_Required work:_ Return each line of the data below verbatim; pictures are to be left out.

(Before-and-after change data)
§ §

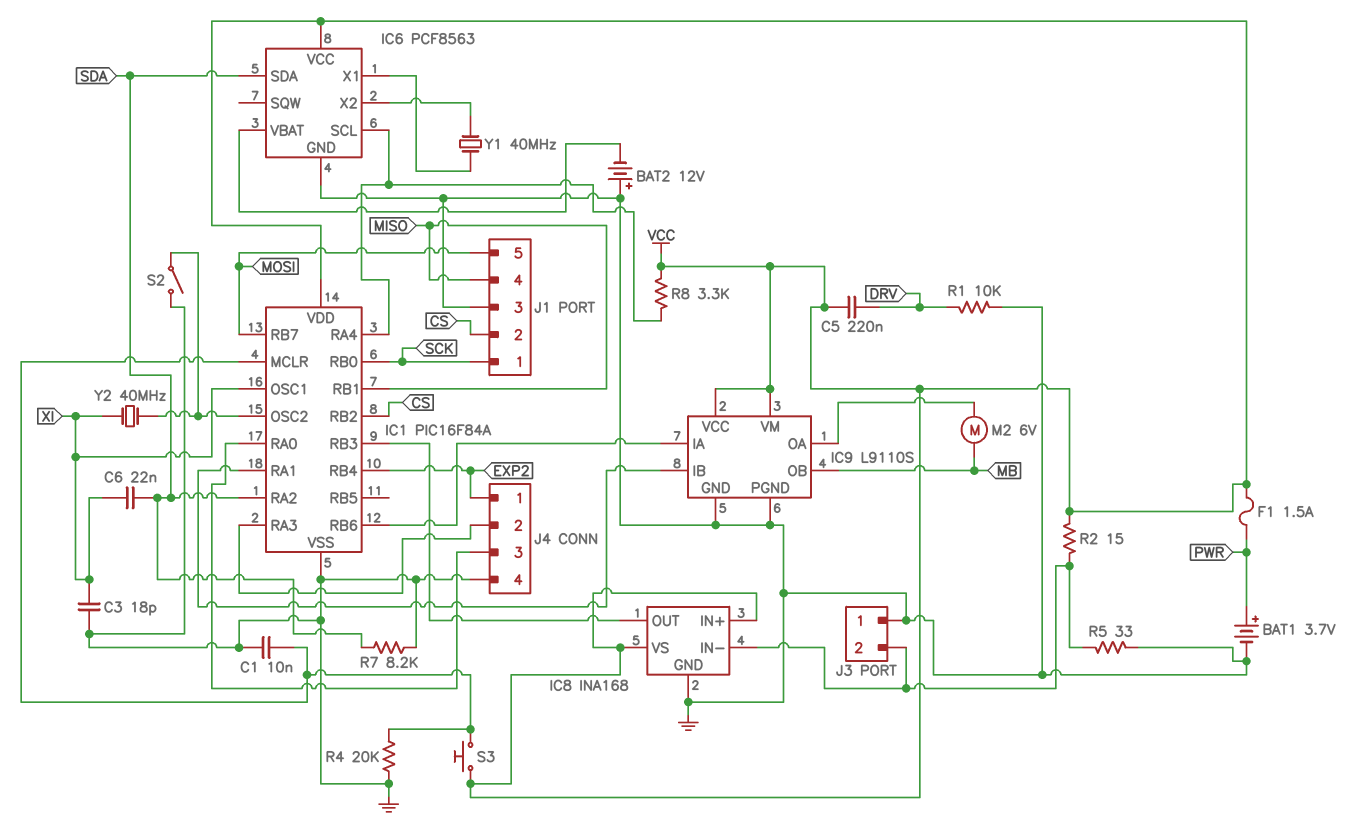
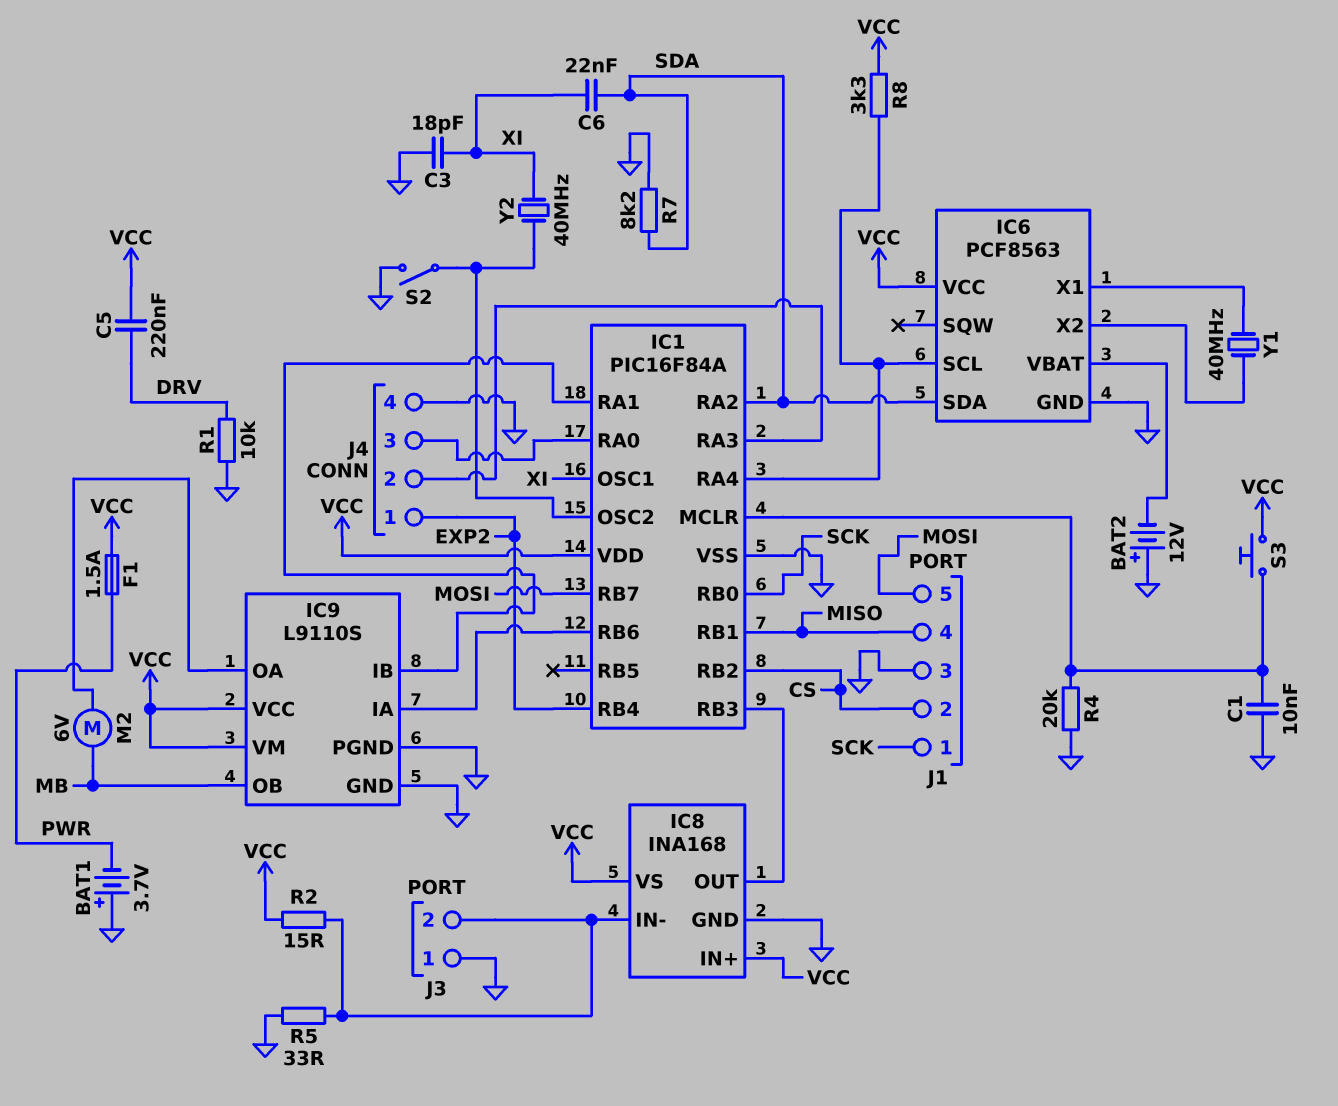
BAT1: 3.7V (plus PWR, minus GND) -> 3.7V (plus GND, minus PWR)

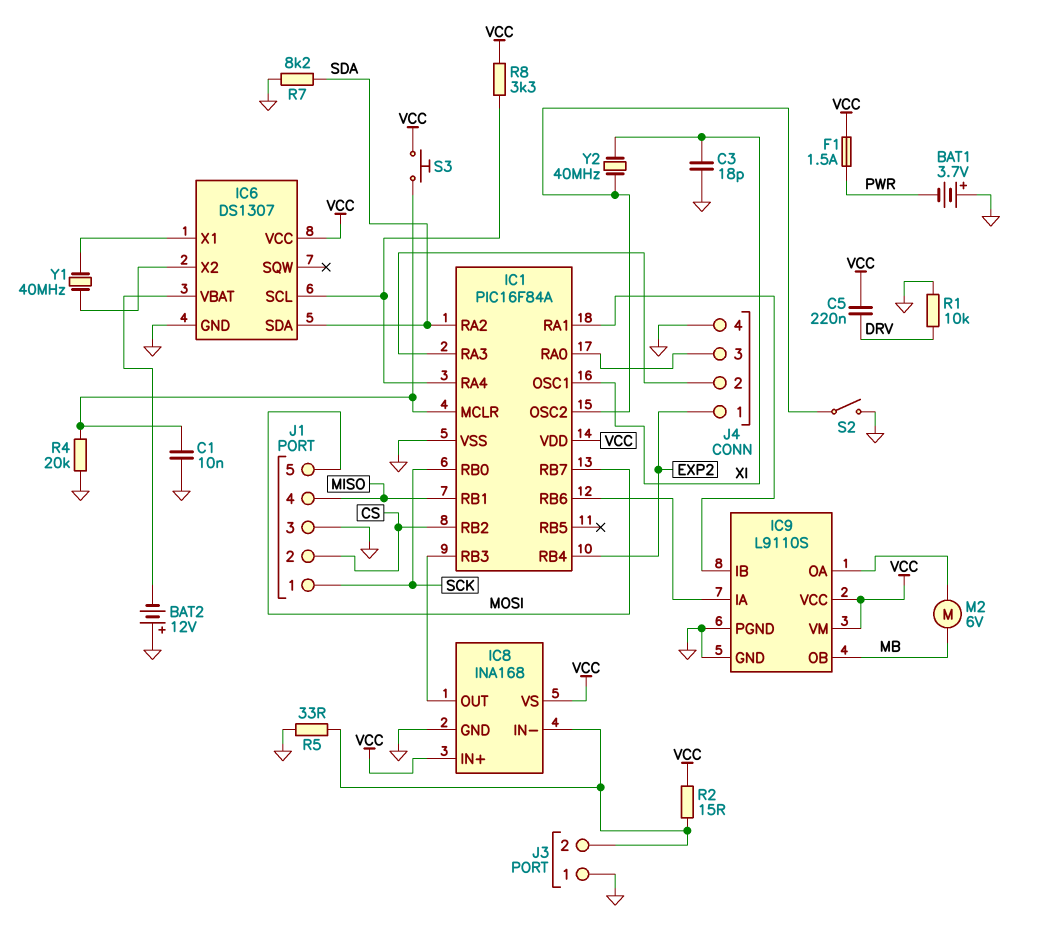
C6: 22nF (SDA, XI) -> none
IC6: PCF8563 -> DS1307

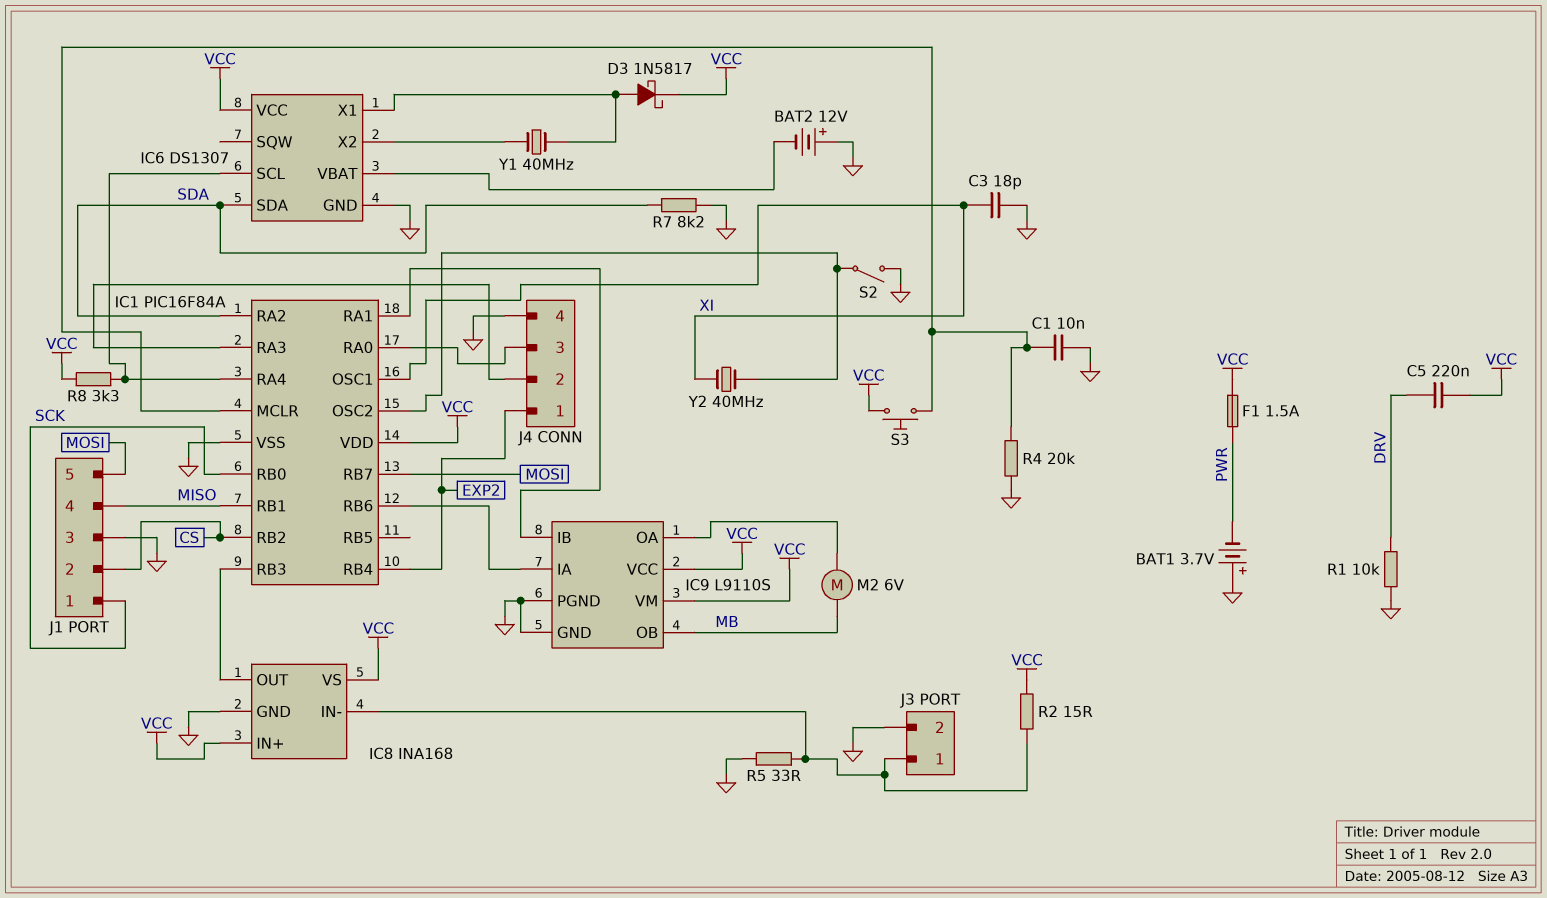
D3: none -> schottky 1N5817 (A IC6/X1, K VCC)
J3 pin 1: GND -> IC8/IN-
J3 pin 2: IC8/IN- -> GND

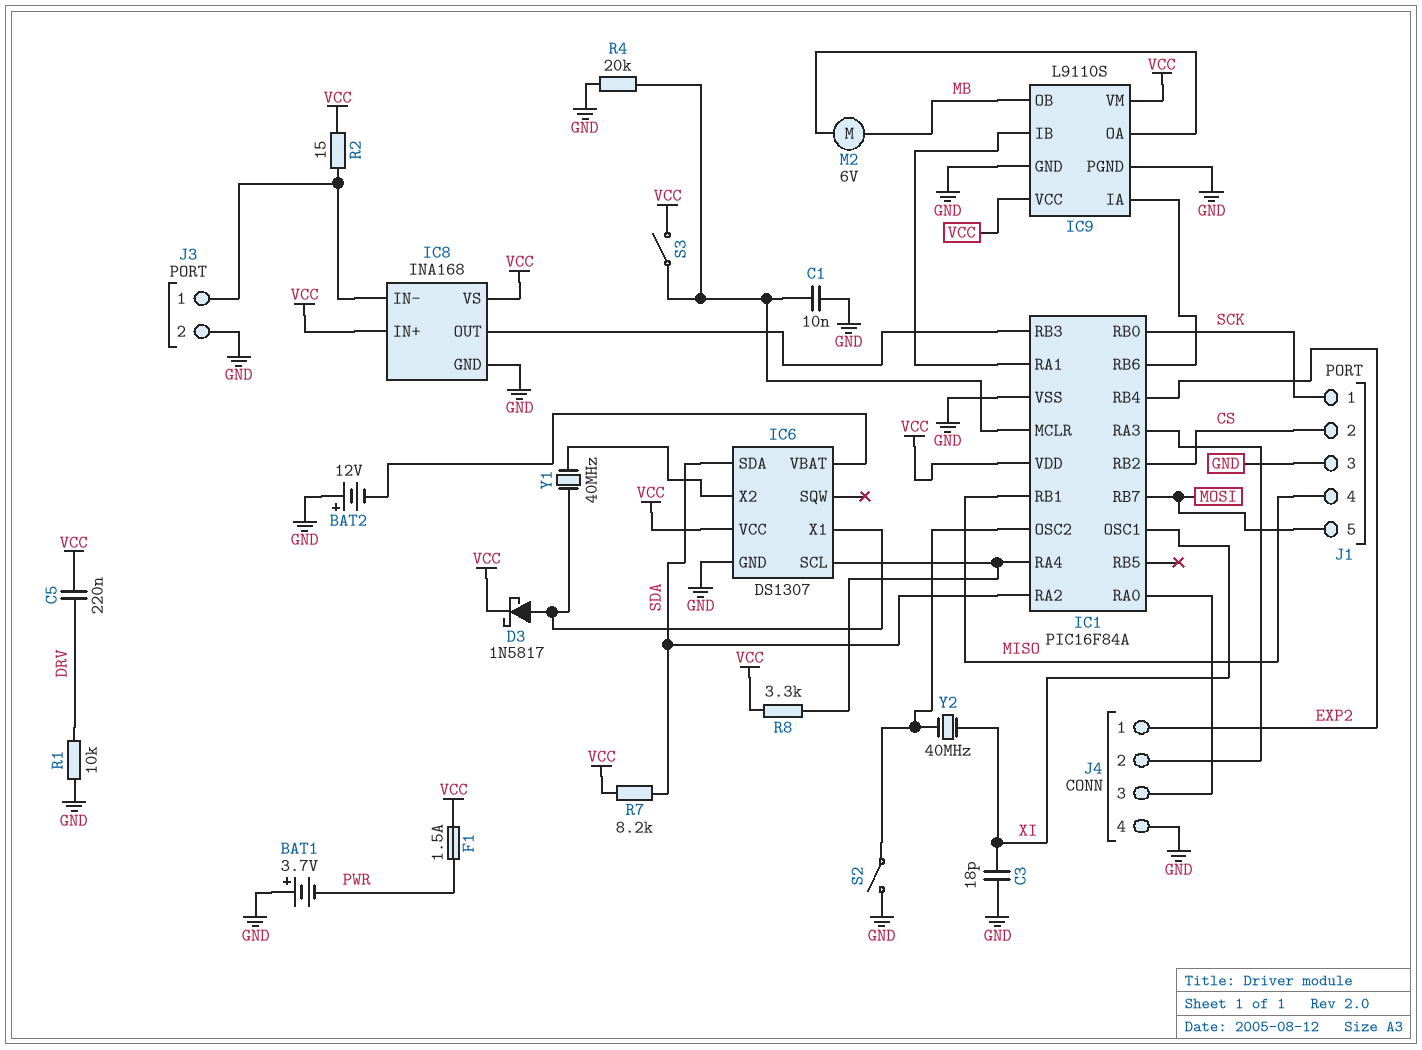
R5: 33 (GND, IC8/IN-) -> none
R7: 8.2k (GND, SDA) -> 8.2k (SDA, VCC)
S3: button (IC1/MCLR, VCC) -> switch (IC1/MCLR, VCC)

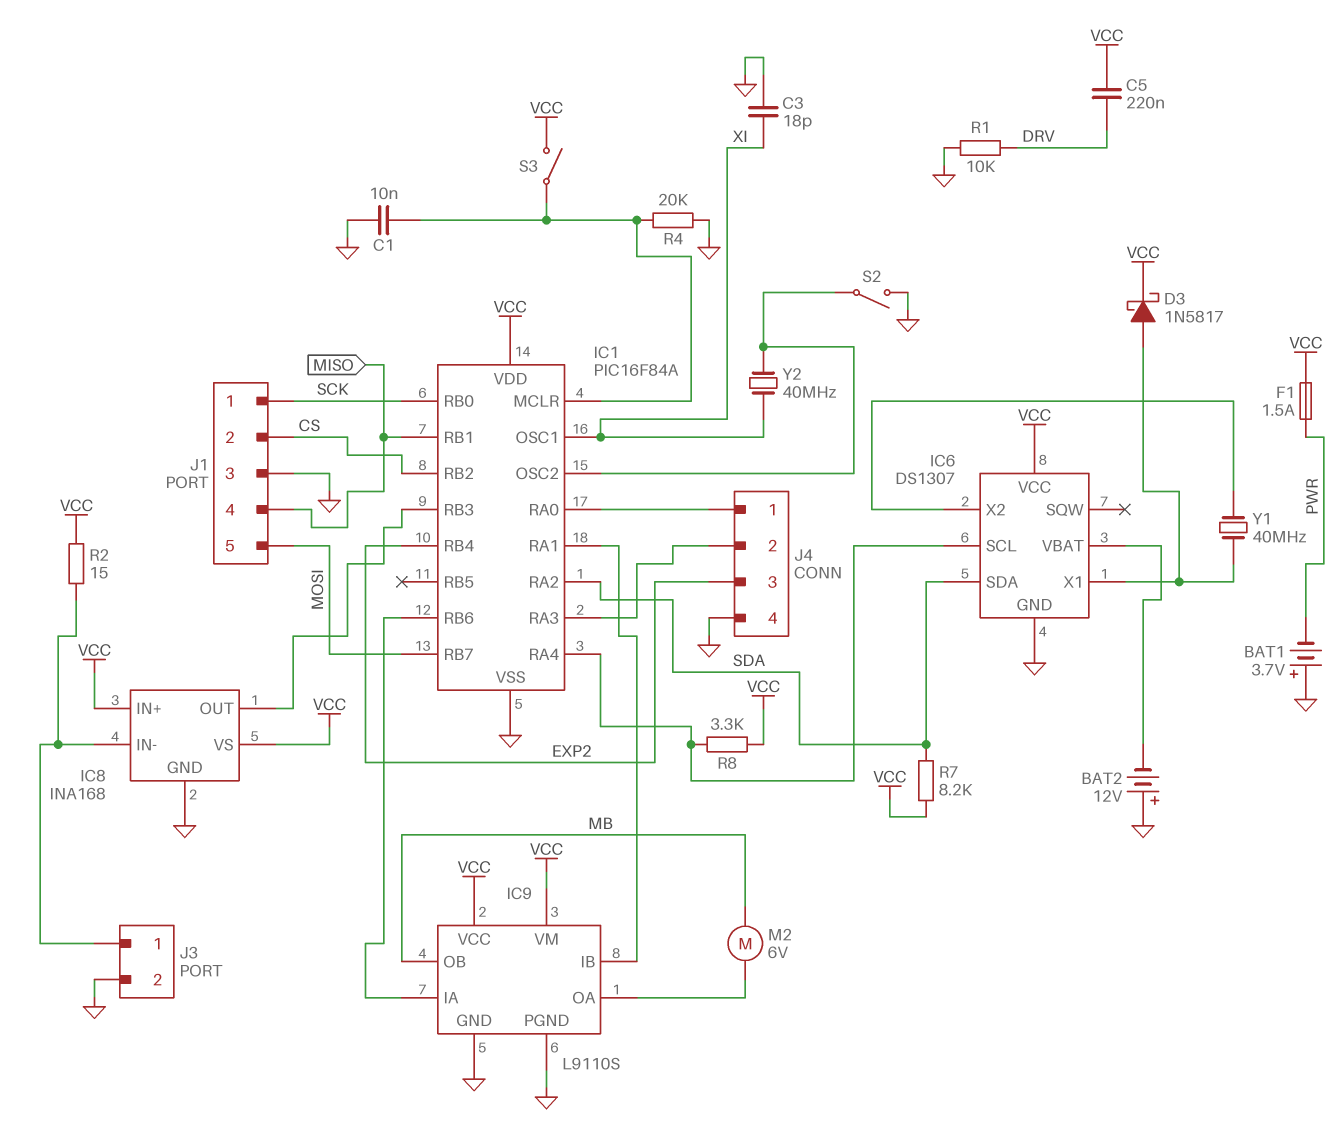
J4 pin 1: EXP2 -> IC1/RA0
J4 pin 3: IC1/RA0 -> EXP2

§ §

_Task answer:_
BAT1: 3.7V (plus PWR, minus GND) -> 3.7V (plus GND, minus PWR)

C6: 22nF (SDA, XI) -> none
IC6: PCF8563 -> DS1307

D3: none -> schottky 1N5817 (A IC6/X1, K VCC)
J3 pin 1: GND -> IC8/IN-
J3 pin 2: IC8/IN- -> GND

R5: 33 (GND, IC8/IN-) -> none
R7: 8.2k (GND, SDA) -> 8.2k (SDA, VCC)
S3: button (IC1/MCLR, VCC) -> switch (IC1/MCLR, VCC)

J4 pin 1: EXP2 -> IC1/RA0
J4 pin 3: IC1/RA0 -> EXP2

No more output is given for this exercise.